#### Supplied data ####

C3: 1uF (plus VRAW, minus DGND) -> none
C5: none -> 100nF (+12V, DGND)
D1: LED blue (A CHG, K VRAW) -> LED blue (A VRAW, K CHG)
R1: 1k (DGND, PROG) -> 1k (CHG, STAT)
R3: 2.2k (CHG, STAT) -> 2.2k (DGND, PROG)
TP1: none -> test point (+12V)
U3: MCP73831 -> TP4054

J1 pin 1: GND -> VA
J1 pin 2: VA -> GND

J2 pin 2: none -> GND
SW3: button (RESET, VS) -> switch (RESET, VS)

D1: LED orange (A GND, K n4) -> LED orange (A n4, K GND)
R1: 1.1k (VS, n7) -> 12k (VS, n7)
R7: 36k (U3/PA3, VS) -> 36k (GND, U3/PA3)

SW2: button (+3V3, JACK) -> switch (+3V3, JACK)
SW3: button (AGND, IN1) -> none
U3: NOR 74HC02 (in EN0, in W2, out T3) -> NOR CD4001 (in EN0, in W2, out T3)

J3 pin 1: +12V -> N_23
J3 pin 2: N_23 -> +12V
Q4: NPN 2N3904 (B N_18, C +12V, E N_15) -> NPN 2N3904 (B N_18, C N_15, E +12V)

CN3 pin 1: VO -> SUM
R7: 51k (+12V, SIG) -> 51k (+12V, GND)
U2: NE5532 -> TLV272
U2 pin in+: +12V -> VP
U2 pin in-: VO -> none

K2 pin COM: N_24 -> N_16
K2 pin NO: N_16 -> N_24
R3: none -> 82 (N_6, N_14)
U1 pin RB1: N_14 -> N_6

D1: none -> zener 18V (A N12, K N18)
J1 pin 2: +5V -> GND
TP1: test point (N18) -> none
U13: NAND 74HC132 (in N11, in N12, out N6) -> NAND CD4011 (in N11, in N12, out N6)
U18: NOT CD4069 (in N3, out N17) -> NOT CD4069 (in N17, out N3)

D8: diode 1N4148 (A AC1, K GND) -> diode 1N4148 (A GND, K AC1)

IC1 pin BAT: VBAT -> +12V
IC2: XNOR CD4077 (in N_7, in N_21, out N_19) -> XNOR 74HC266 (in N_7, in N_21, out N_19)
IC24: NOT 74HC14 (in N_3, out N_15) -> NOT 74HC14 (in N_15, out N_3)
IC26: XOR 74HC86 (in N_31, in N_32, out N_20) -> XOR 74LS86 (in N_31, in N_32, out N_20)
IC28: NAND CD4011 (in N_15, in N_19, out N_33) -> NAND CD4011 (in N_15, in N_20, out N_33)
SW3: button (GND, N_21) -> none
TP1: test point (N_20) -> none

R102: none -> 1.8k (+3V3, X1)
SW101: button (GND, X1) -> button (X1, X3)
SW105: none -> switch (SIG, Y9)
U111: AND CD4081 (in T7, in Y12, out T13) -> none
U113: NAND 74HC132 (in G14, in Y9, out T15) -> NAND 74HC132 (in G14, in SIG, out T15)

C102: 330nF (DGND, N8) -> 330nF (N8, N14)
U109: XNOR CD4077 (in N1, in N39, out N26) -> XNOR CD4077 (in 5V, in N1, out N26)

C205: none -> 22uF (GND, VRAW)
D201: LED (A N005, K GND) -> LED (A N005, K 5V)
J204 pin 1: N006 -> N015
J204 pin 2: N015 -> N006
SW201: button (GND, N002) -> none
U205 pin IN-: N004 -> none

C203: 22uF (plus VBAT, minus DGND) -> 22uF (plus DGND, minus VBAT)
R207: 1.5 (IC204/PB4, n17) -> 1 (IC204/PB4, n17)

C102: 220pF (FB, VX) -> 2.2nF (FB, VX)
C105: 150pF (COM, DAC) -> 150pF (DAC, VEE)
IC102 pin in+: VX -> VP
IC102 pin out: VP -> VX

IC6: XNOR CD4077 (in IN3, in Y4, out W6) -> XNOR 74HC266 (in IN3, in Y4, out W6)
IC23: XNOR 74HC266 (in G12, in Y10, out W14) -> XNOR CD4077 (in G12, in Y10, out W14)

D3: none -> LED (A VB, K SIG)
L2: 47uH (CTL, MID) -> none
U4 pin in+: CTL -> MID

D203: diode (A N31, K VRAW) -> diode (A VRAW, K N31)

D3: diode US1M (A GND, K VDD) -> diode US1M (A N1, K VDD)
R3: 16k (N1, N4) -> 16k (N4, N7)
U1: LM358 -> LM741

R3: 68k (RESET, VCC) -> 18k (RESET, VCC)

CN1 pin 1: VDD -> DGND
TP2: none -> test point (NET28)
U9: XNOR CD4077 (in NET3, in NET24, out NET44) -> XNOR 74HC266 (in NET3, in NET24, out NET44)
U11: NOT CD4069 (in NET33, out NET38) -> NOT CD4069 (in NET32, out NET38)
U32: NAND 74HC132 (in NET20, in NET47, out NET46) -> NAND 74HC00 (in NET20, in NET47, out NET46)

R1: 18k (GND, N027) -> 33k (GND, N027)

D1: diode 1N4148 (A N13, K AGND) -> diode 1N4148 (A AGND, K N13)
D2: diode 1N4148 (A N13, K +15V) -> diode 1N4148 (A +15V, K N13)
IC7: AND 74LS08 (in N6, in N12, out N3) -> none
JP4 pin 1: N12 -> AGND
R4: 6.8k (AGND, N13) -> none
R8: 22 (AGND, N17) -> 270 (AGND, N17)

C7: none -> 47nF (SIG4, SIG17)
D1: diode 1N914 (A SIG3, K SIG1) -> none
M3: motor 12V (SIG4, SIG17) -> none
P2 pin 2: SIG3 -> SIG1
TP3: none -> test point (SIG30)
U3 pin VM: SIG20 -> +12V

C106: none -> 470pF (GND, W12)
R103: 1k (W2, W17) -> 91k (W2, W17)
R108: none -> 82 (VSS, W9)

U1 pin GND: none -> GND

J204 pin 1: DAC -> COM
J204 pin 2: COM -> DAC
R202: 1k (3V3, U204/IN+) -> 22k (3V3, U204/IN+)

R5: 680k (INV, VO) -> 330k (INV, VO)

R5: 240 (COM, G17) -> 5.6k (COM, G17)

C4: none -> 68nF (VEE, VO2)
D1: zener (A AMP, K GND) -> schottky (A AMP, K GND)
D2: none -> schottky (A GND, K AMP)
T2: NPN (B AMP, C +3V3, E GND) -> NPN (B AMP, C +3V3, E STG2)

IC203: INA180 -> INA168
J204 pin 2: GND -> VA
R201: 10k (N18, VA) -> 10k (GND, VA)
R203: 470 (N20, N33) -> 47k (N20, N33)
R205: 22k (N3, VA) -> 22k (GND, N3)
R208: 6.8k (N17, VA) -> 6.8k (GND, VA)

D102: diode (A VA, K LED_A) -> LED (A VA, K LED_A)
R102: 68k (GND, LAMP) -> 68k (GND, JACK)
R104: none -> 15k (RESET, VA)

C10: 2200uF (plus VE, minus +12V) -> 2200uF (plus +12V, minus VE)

####

Task instructions » Look above for the line with "U32: NAND 74HC132" and the line with "R202: 1k (3V3, U204/IN+)", and reproduce exactly those two lines plus every line between, nothing more.

Completed task »
U32: NAND 74HC132 (in NET20, in NET47, out NET46) -> NAND 74HC00 (in NET20, in NET47, out NET46)

R1: 18k (GND, N027) -> 33k (GND, N027)

D1: diode 1N4148 (A N13, K AGND) -> diode 1N4148 (A AGND, K N13)
D2: diode 1N4148 (A N13, K +15V) -> diode 1N4148 (A +15V, K N13)
IC7: AND 74LS08 (in N6, in N12, out N3) -> none
JP4 pin 1: N12 -> AGND
R4: 6.8k (AGND, N13) -> none
R8: 22 (AGND, N17) -> 270 (AGND, N17)

C7: none -> 47nF (SIG4, SIG17)
D1: diode 1N914 (A SIG3, K SIG1) -> none
M3: motor 12V (SIG4, SIG17) -> none
P2 pin 2: SIG3 -> SIG1
TP3: none -> test point (SIG30)
U3 pin VM: SIG20 -> +12V

C106: none -> 470pF (GND, W12)
R103: 1k (W2, W17) -> 91k (W2, W17)
R108: none -> 82 (VSS, W9)

U1 pin GND: none -> GND

J204 pin 1: DAC -> COM
J204 pin 2: COM -> DAC
R202: 1k (3V3, U204/IN+) -> 22k (3V3, U204/IN+)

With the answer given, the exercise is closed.